### SHORT EXERCISE
Copy the listing below, switching each "yellow hexagon" to "green pentagon" and leaving every other word unchanged. Omit the picture lines from your copy.

::::::

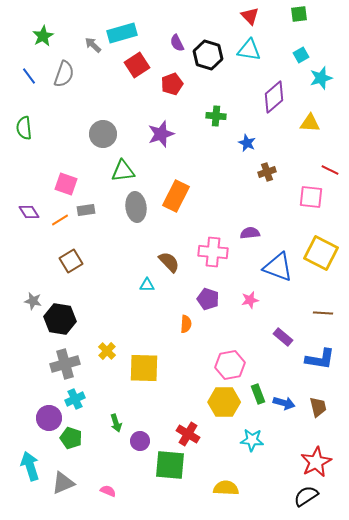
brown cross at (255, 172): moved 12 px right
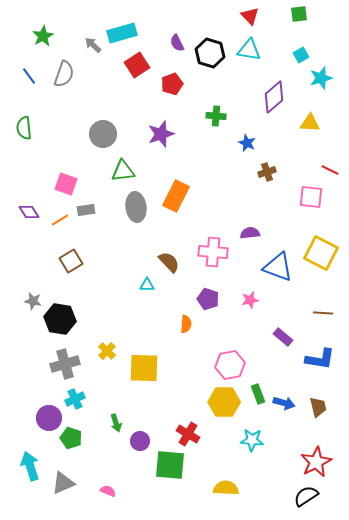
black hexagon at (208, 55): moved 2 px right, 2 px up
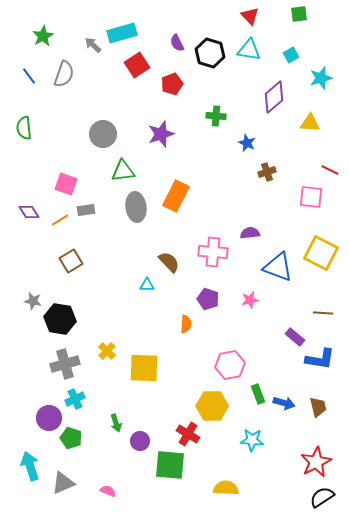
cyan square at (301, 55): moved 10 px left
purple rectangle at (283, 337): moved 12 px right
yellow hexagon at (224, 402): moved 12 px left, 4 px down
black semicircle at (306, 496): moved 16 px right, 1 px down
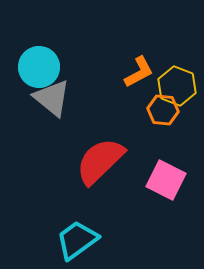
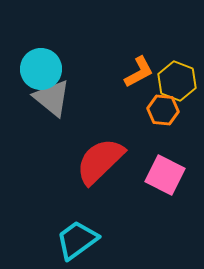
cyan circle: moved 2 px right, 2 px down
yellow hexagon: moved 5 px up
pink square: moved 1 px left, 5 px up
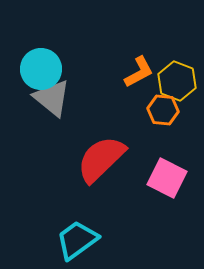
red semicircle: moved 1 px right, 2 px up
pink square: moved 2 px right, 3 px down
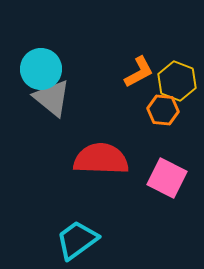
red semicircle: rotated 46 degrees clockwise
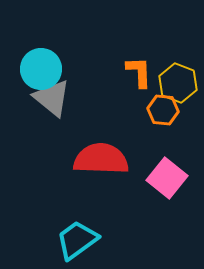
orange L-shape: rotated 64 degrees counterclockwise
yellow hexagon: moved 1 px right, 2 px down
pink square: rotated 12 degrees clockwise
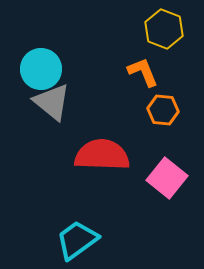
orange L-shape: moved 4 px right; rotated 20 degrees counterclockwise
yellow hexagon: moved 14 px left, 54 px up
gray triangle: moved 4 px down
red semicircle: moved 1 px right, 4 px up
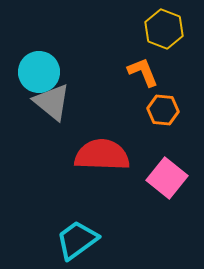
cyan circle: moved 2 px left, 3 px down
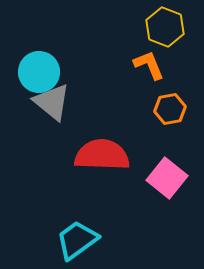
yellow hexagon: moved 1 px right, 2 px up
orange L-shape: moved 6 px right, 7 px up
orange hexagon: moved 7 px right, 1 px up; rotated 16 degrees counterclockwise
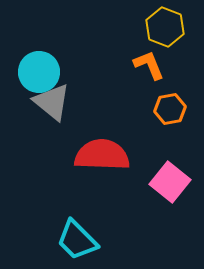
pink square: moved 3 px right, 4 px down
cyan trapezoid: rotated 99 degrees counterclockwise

::::::

### EXPECTED OUTPUT
brown cross at (255, 172): moved 12 px right
black hexagon at (208, 55): moved 2 px right, 2 px up
cyan square at (301, 55): moved 10 px left
purple rectangle at (283, 337): moved 12 px right
green pentagon at (224, 402): moved 12 px left, 4 px down
black semicircle at (306, 496): moved 16 px right, 1 px down
cyan circle: moved 2 px right, 2 px down
green pentagon: moved 5 px up
pink square: moved 1 px left, 5 px up
red semicircle: moved 1 px right, 2 px up
pink square: moved 2 px right, 3 px down
red semicircle: rotated 46 degrees clockwise
orange L-shape: rotated 64 degrees counterclockwise
green pentagon: moved 1 px right, 2 px down
pink square: rotated 12 degrees clockwise
orange L-shape: moved 4 px right; rotated 20 degrees counterclockwise
green pentagon: moved 14 px left, 54 px up
gray triangle: moved 4 px down
red semicircle: moved 1 px right, 4 px up
cyan circle: moved 2 px left, 3 px down
green pentagon: moved 1 px right, 2 px up
orange L-shape: moved 6 px right, 7 px up
orange hexagon: moved 7 px right, 1 px up; rotated 16 degrees counterclockwise
pink square: moved 3 px right, 4 px down
cyan trapezoid: rotated 99 degrees counterclockwise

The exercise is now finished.